▸ **Problem requirements**:
What lines of the data below hold the string "pink"? Copy each one.

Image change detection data
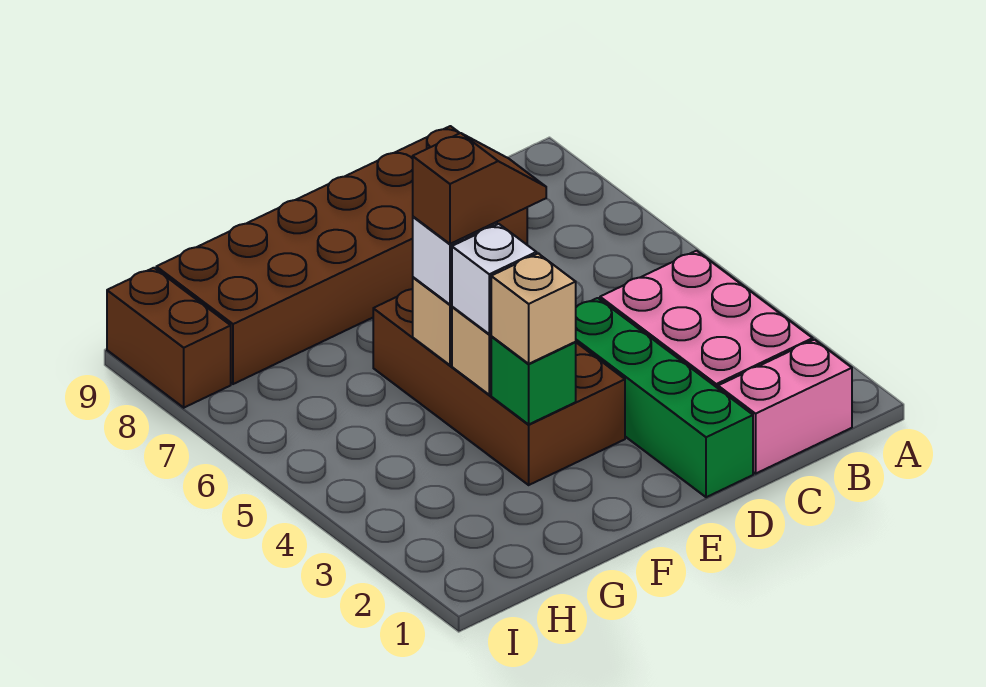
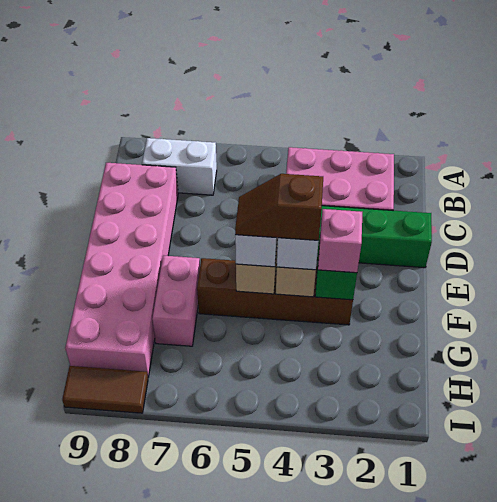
pink brick B1:C1 level 1 -> pink brick F7:G7 level 1
none -> white brick B7:B8 level 1
brown brick C8:H9 level 1 -> pink brick C8:H9 level 1
brown brick E3:F6 level 1 -> brown brick F3:F6 level 1
brown slope E5:F5 level 4 top F -> brown slope F4:F5 level 4 top 4
tan brick F3 level 3 -> pink brick F3 level 3
brown brick I8:I9 level 1 -> brown tile I8:I9 level 1

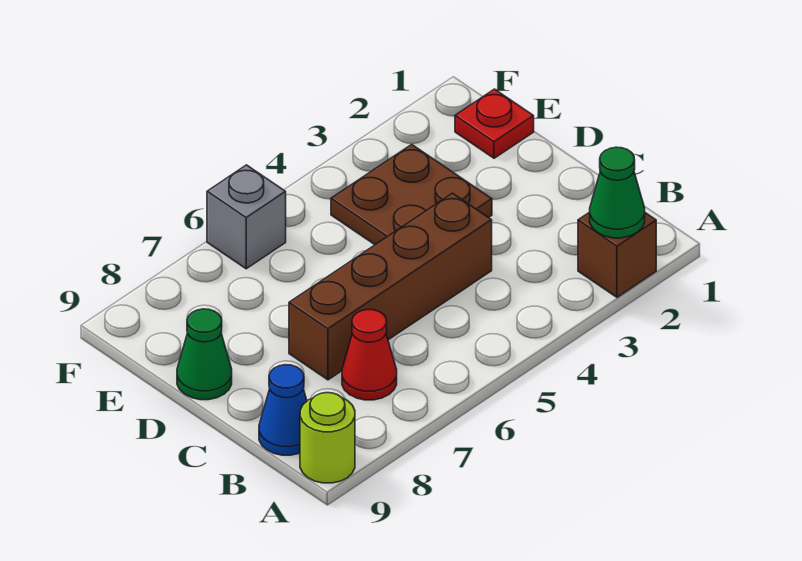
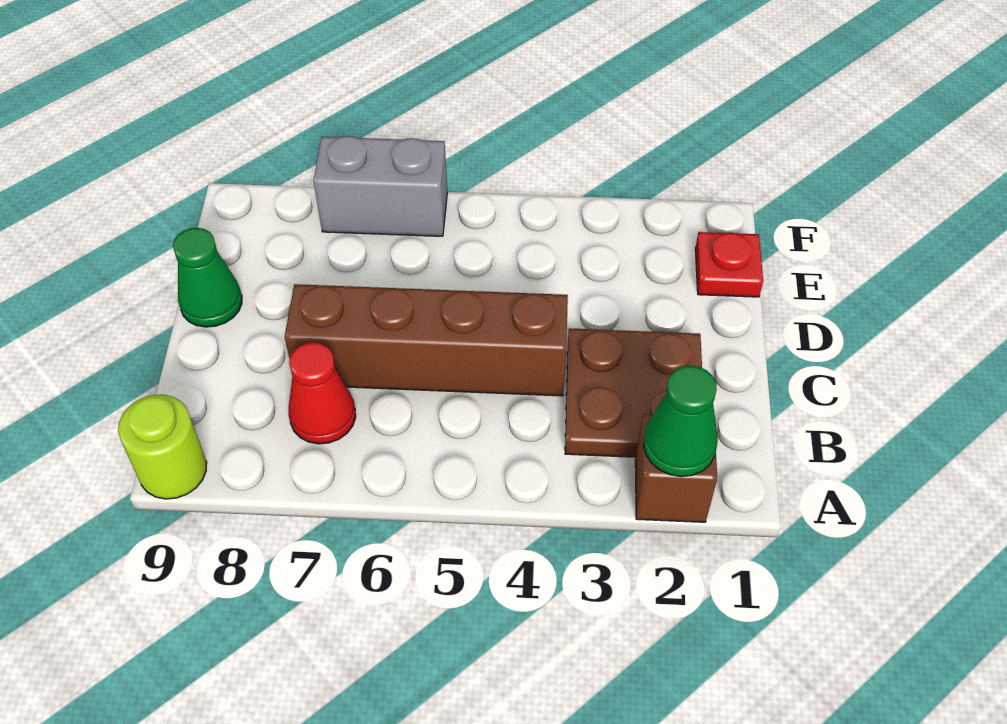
blue cone B9 level 1 -> none
brown plate D3:E4 level 1 -> brown plate B2:C3 level 1
grey brick F6 level 1 -> grey brick F6:F7 level 1

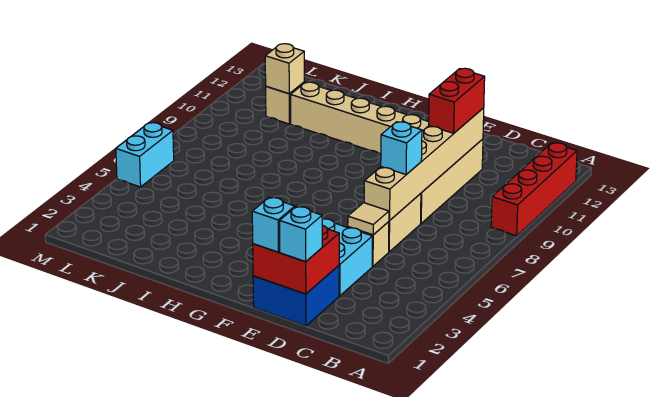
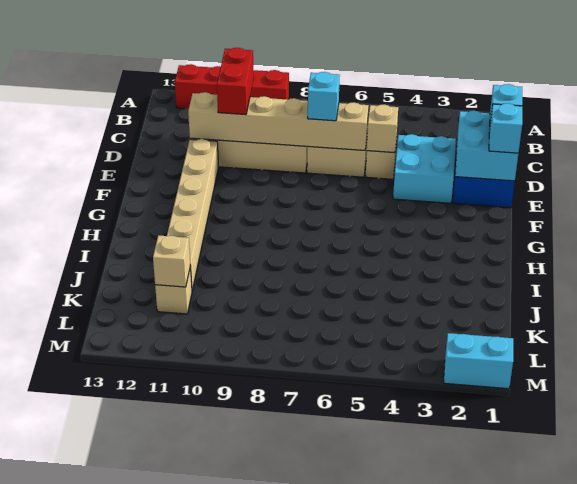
red brick D1:E2 level 2 -> cyan brick D1:E2 level 2
tan tile D5 level 2 -> tan brick D5 level 2
red brick D10:D11 level 3 -> red brick C10:D10 level 3
cyan brick M5:M6 level 1 -> cyan brick M1:M2 level 1

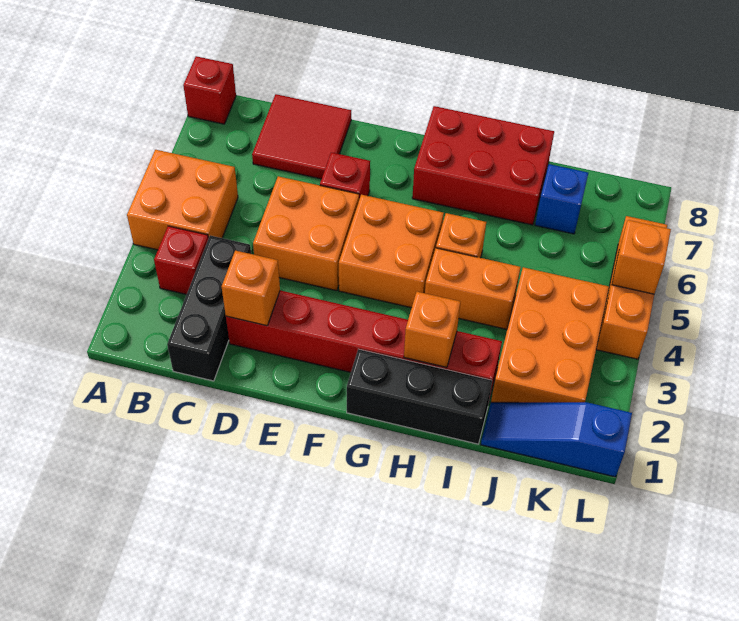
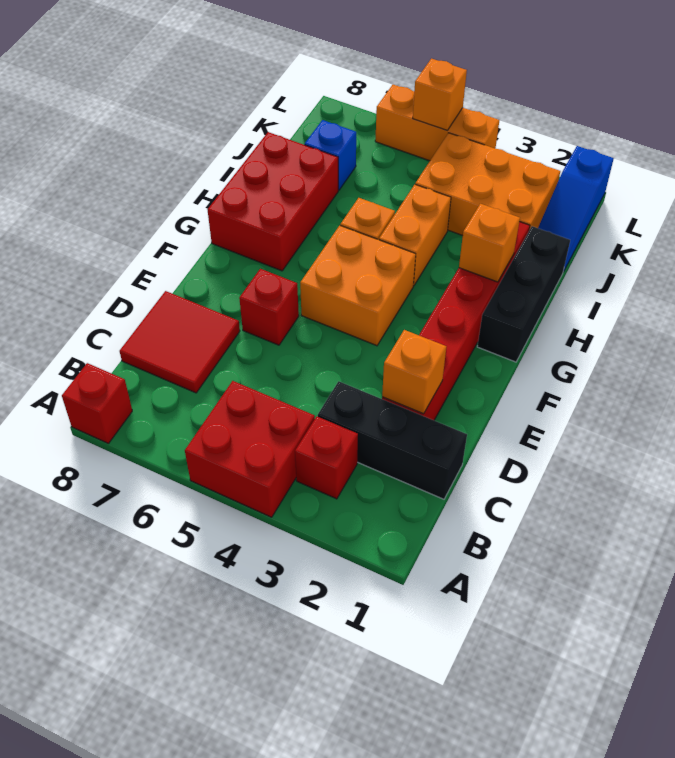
orange brick A4:B5 level 1 -> red brick A4:B5 level 1
orange brick D4:E5 level 1 -> none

▸ **Solution**:
pink brick B1:C1 level 1 -> pink brick F7:G7 level 1
brown brick C8:H9 level 1 -> pink brick C8:H9 level 1
tan brick F3 level 3 -> pink brick F3 level 3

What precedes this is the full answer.